Data excerpts
------------------------------

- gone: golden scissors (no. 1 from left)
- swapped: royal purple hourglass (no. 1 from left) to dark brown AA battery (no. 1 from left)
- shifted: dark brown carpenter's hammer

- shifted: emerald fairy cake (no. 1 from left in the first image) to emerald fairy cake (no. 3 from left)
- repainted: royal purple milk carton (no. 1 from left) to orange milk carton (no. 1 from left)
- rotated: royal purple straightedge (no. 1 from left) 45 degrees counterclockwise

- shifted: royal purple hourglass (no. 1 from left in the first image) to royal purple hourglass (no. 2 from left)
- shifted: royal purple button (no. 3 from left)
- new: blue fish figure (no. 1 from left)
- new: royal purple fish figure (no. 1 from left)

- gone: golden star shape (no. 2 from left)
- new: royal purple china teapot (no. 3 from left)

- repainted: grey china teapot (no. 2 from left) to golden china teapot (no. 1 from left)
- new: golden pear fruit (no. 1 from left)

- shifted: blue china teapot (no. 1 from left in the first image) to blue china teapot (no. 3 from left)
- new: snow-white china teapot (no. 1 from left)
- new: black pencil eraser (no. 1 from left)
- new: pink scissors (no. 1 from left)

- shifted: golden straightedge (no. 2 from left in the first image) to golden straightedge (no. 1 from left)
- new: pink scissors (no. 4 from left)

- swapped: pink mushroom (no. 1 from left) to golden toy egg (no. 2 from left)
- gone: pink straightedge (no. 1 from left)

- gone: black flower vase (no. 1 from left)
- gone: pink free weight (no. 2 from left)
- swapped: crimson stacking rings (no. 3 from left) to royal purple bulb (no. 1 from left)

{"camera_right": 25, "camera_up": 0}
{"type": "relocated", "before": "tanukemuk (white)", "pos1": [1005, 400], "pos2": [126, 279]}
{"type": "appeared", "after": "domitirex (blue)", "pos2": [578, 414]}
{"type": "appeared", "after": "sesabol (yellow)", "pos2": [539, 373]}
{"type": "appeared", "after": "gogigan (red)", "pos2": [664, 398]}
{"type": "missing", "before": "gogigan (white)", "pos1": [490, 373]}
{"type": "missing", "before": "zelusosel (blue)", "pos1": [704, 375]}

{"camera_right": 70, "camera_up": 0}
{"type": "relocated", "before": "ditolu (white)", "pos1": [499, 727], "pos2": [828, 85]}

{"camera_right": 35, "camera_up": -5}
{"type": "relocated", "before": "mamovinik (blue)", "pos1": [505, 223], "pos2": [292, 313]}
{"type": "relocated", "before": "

------------------------------

### Your task
Restate the whole set of entries exactly.

### Exercise response
- gone: golden scissors (no. 1 from left)
- swapped: royal purple hourglass (no. 1 from left) to dark brown AA battery (no. 1 from left)
- shifted: dark brown carpenter's hammer

- shifted: emerald fairy cake (no. 1 from left in the first image) to emerald fairy cake (no. 3 from left)
- repainted: royal purple milk carton (no. 1 from left) to orange milk carton (no. 1 from left)
- rotated: royal purple straightedge (no. 1 from left) 45 degrees counterclockwise

- shifted: royal purple hourglass (no. 1 from left in the first image) to royal purple hourglass (no. 2 from left)
- shifted: royal purple button (no. 3 from left)
- new: blue fish figure (no. 1 from left)
- new: royal purple fish figure (no. 1 from left)

- gone: golden star shape (no. 2 from left)
- new: royal purple china teapot (no. 3 from left)

- repainted: grey china teapot (no. 2 from left) to golden china teapot (no. 1 from left)
- new: golden pear fruit (no. 1 from left)

- shifted: blue china teapot (no. 1 from left in the first image) to blue china teapot (no. 3 from left)
- new: snow-white china teapot (no. 1 from left)
- new: black pencil eraser (no. 1 from left)
- new: pink scissors (no. 1 from left)

- shifted: golden straightedge (no. 2 from left in the first image) to golden straightedge (no. 1 from left)
- new: pink scissors (no. 4 from left)

- swapped: pink mushroom (no. 1 from left) to golden toy egg (no. 2 from left)
- gone: pink straightedge (no. 1 from left)

- gone: black flower vase (no. 1 from left)
- gone: pink free weight (no. 2 from left)
- swapped: crimson stacking rings (no. 3 from left) to royal purple bulb (no. 1 from left)

{"camera_right": 25, "camera_up": 0}
{"type": "relocated", "before": "tanukemuk (white)", "pos1": [1005, 400], "pos2": [126, 279]}
{"type": "appeared", "after": "domitirex (blue)", "pos2": [578, 414]}
{"type": "appeared", "after": "sesabol (yellow)", "pos2": [539, 373]}
{"type": "appeared", "after": "gogigan (red)", "pos2": [664, 398]}
{"type": "missing", "before": "gogigan (white)", "pos1": [490, 373]}
{"type": "missing", "before": "zelusosel (blue)", "pos1": [704, 375]}

{"camera_right": 70, "camera_up": 0}
{"type": "relocated", "before": "ditolu (white)", "pos1": [499, 727], "pos2": [828, 85]}

{"camera_right": 35, "camera_up": -5}
{"type": "relocated", "before": "mamovinik (blue)", "pos1": [505, 223], "pos2": [292, 313]}
{"type": "relocated", "before": "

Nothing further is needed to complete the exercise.